%%
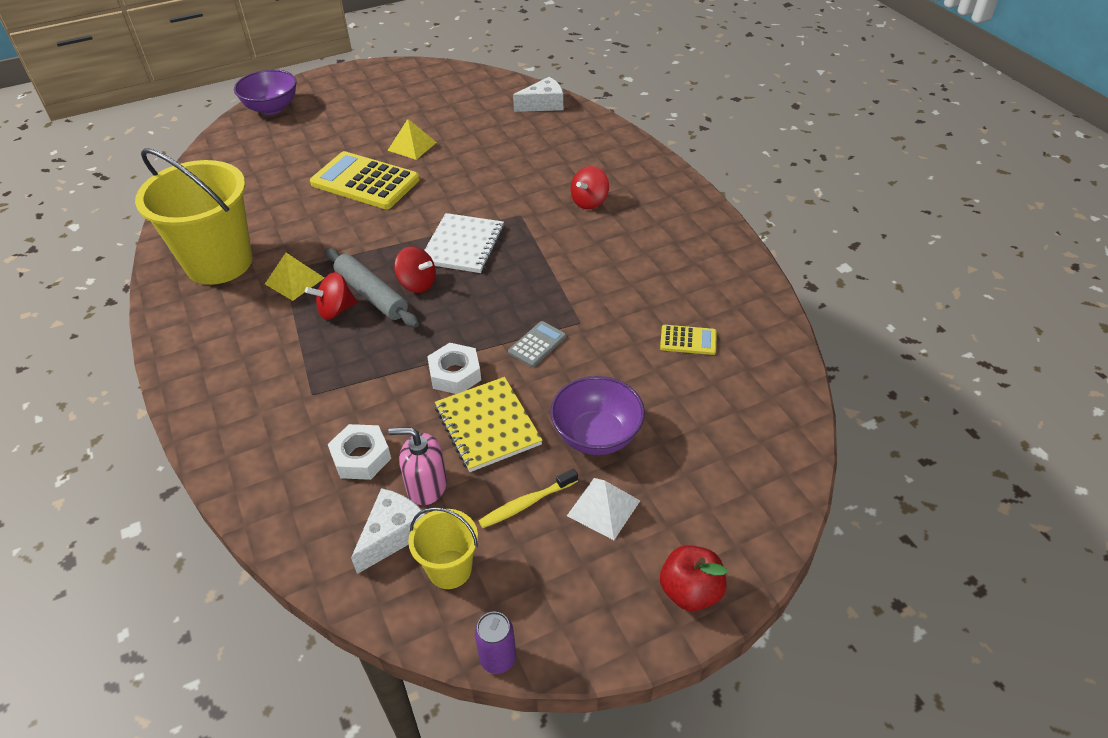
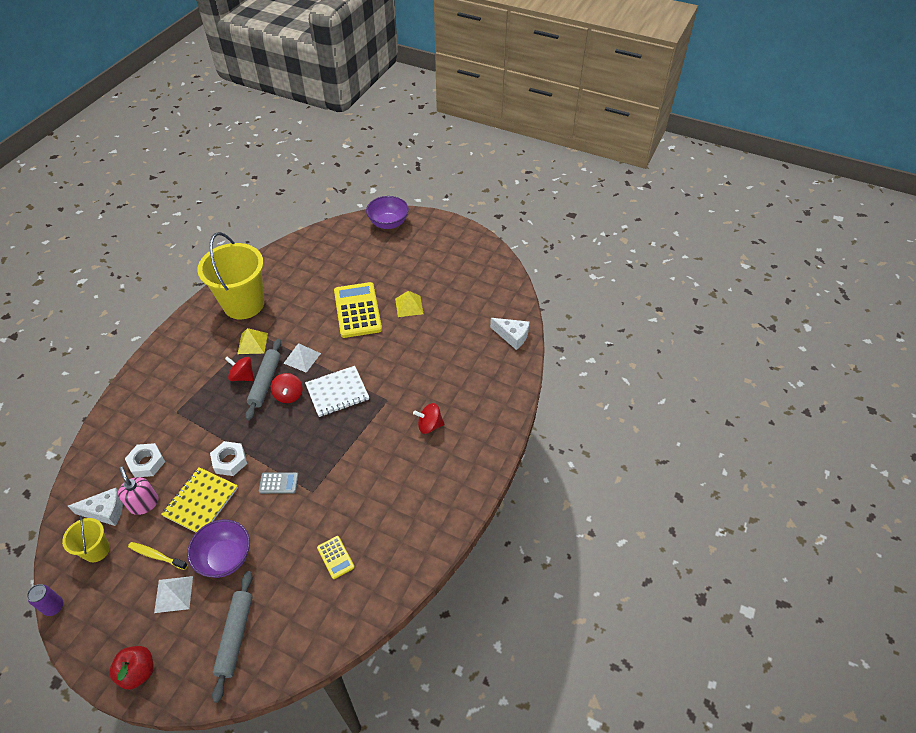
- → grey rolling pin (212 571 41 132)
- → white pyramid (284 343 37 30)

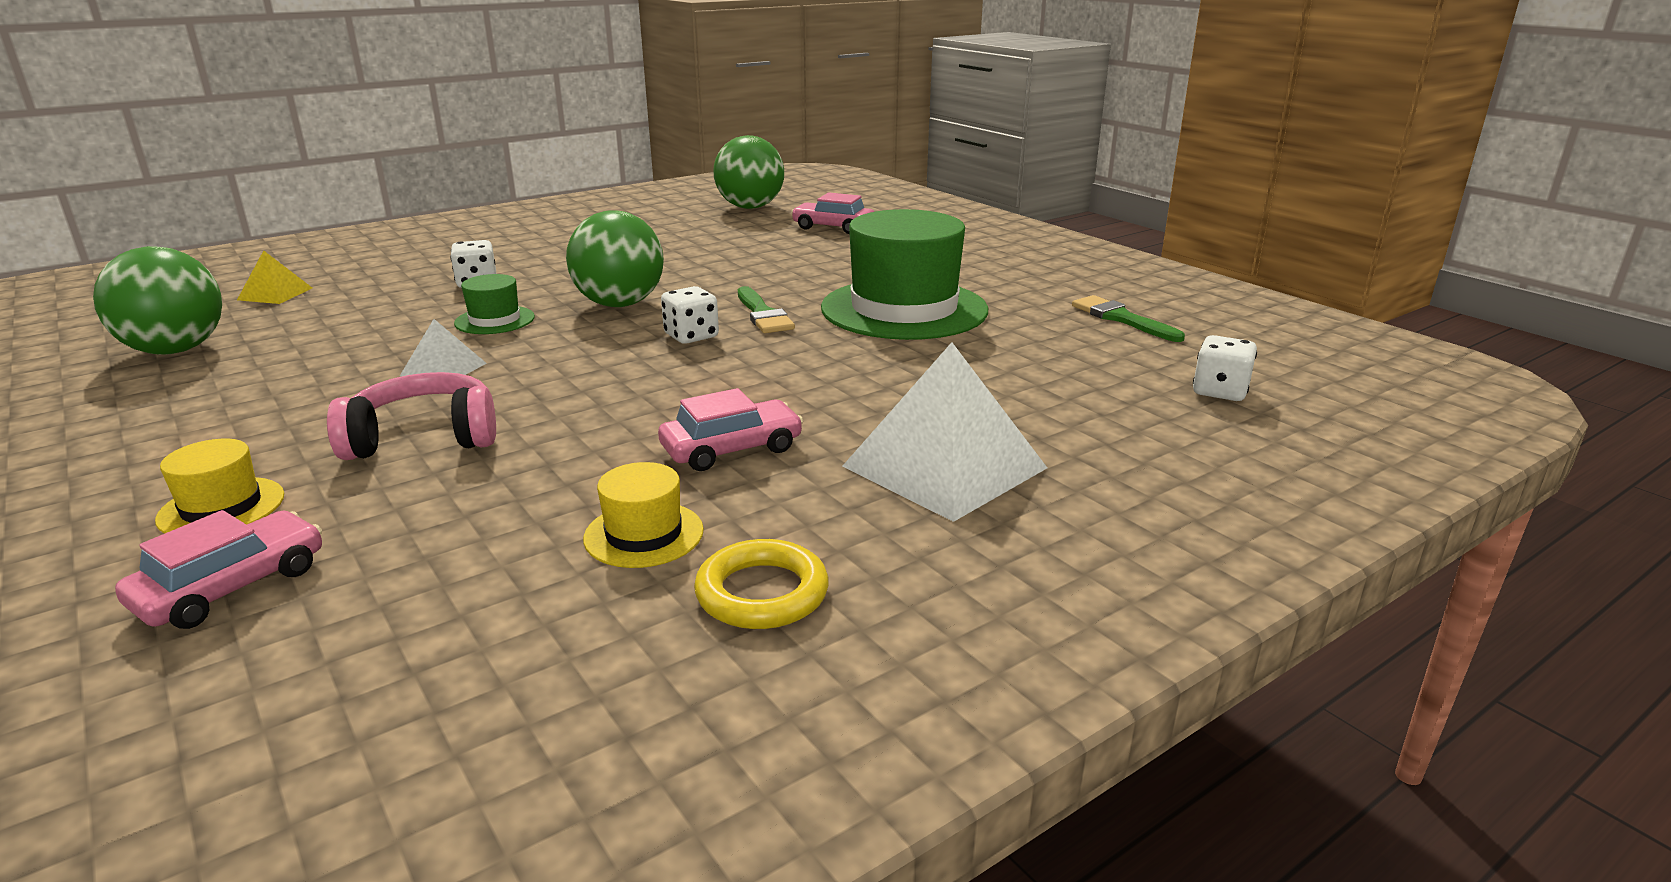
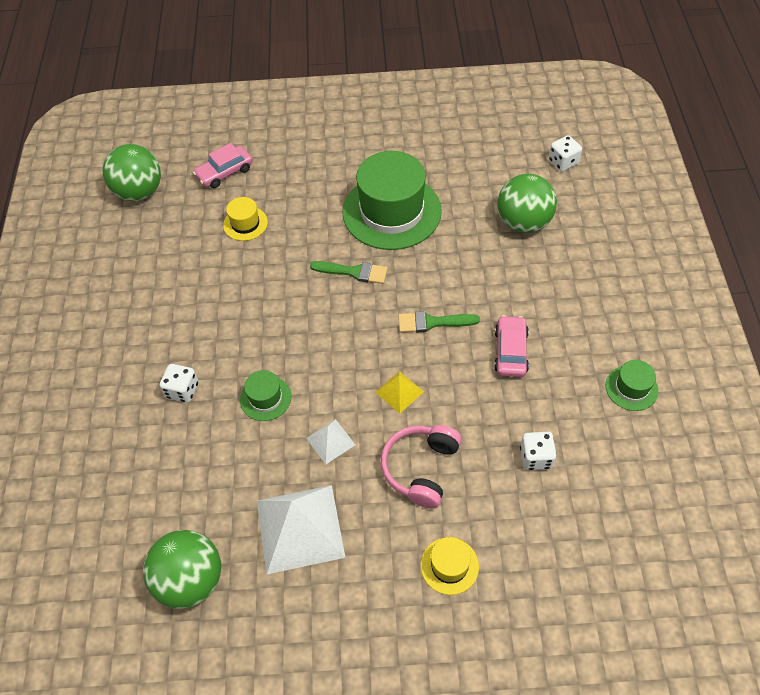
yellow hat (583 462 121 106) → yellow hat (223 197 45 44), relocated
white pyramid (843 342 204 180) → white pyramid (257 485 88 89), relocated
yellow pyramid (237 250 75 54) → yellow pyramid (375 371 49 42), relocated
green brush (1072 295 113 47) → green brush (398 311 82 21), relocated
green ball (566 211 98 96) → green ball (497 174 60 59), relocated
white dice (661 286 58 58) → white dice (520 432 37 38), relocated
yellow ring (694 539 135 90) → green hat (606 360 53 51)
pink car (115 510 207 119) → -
%%
» **What is needed**: Would you transcribe all of the data exactly, apart from its pictures?

» **Response to this task**:
- → grey rolling pin (212 571 41 132)
- → white pyramid (284 343 37 30)

yellow hat (583 462 121 106) → yellow hat (223 197 45 44), relocated
white pyramid (843 342 204 180) → white pyramid (257 485 88 89), relocated
yellow pyramid (237 250 75 54) → yellow pyramid (375 371 49 42), relocated
green brush (1072 295 113 47) → green brush (398 311 82 21), relocated
green ball (566 211 98 96) → green ball (497 174 60 59), relocated
white dice (661 286 58 58) → white dice (520 432 37 38), relocated
yellow ring (694 539 135 90) → green hat (606 360 53 51)
pink car (115 510 207 119) → -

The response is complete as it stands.